== Task statement ==
Please quote exactly the lines below from the line containing "camera: 65 degrees right, 10 degrees up" to the line containing "grey plane [98,369,213,468]", both lines included, and nothing else.
Top of Given records
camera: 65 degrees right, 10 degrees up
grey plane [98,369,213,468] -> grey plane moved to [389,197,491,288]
Bottom of Given records
Top of Given records
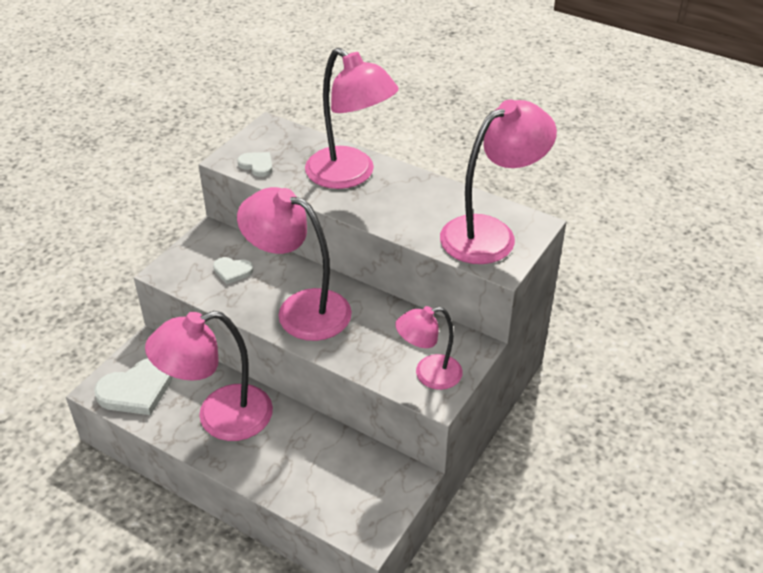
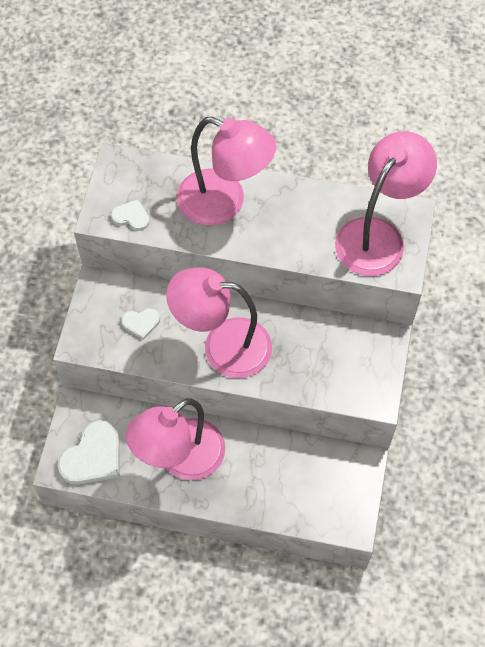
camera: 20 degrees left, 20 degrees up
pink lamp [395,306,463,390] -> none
Bottom of Given records
== Output ==
camera: 65 degrees right, 10 degrees up
grey plane [98,369,213,468] -> grey plane moved to [389,197,491,288]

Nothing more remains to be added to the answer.